Task description> Using the records below, report how many lines hold "yellow", with no extra text.

====== Exercise data

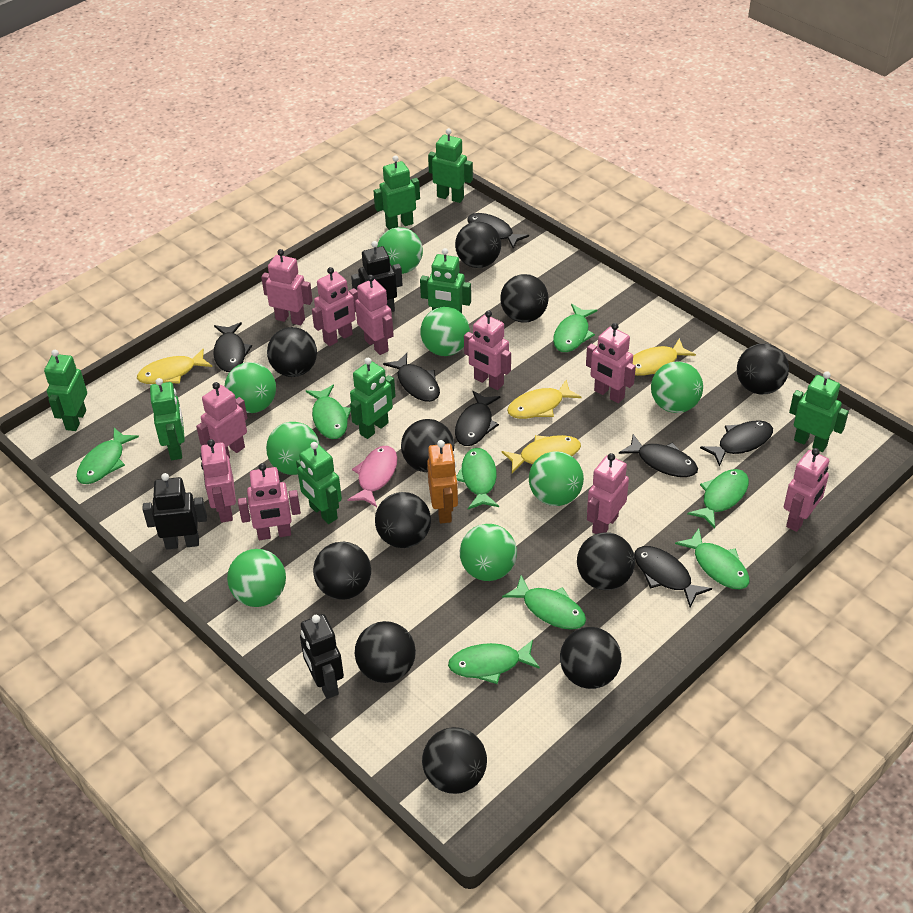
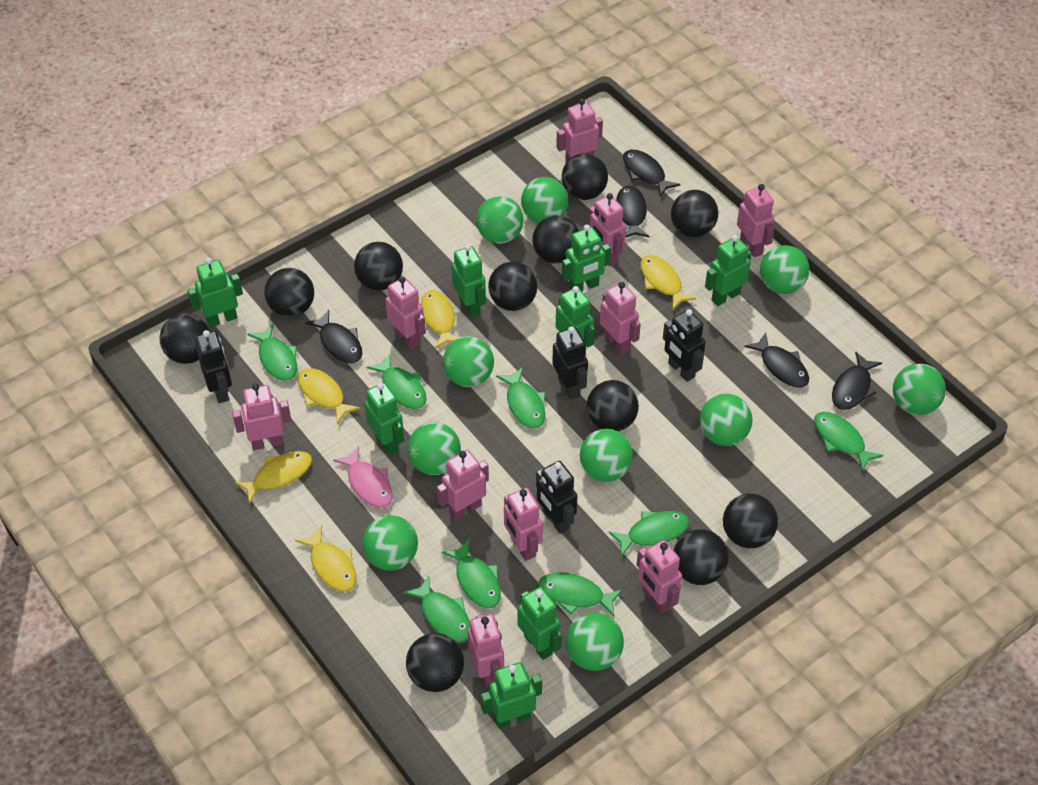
black fish: 7 -> 5
black robot: 3 -> 4
green ball: 8 -> 10
orange robot: 1 -> 0
yellow fish: 4 -> 5

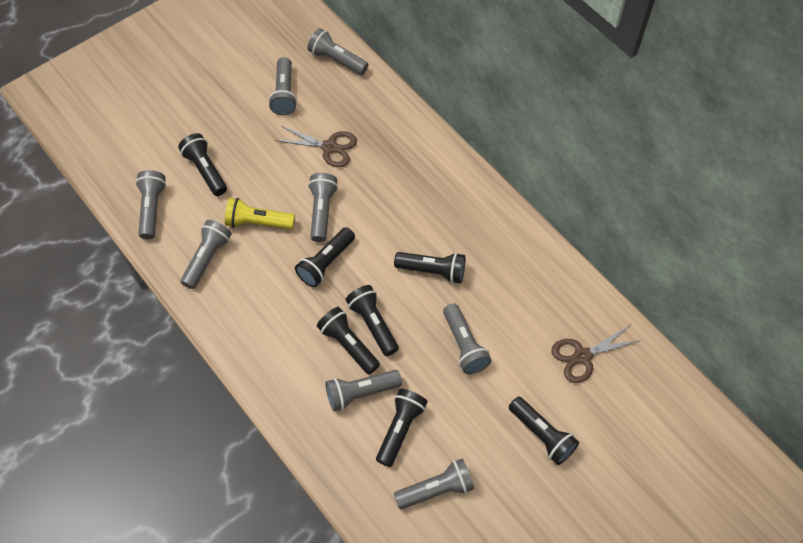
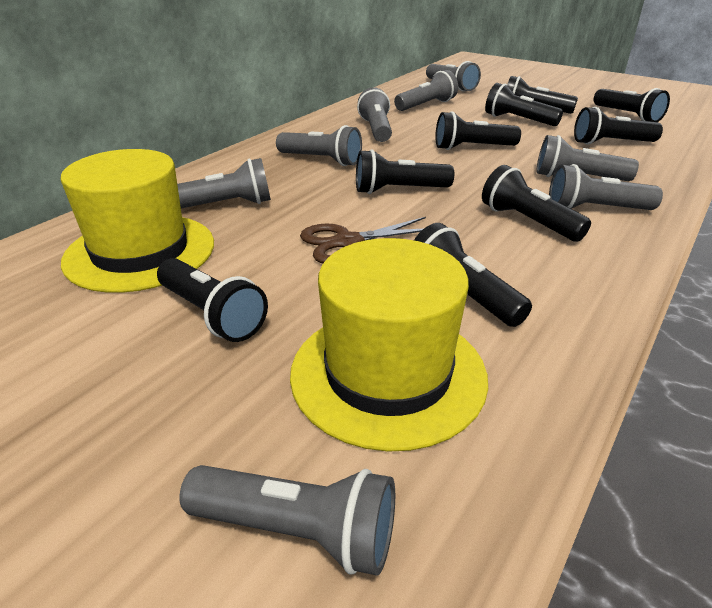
black flashlight: 7 -> 9
brown scissors: 2 -> 1
yellow flashlight: 1 -> 0
yellow hat: 0 -> 2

============

Answer to this exercise> 3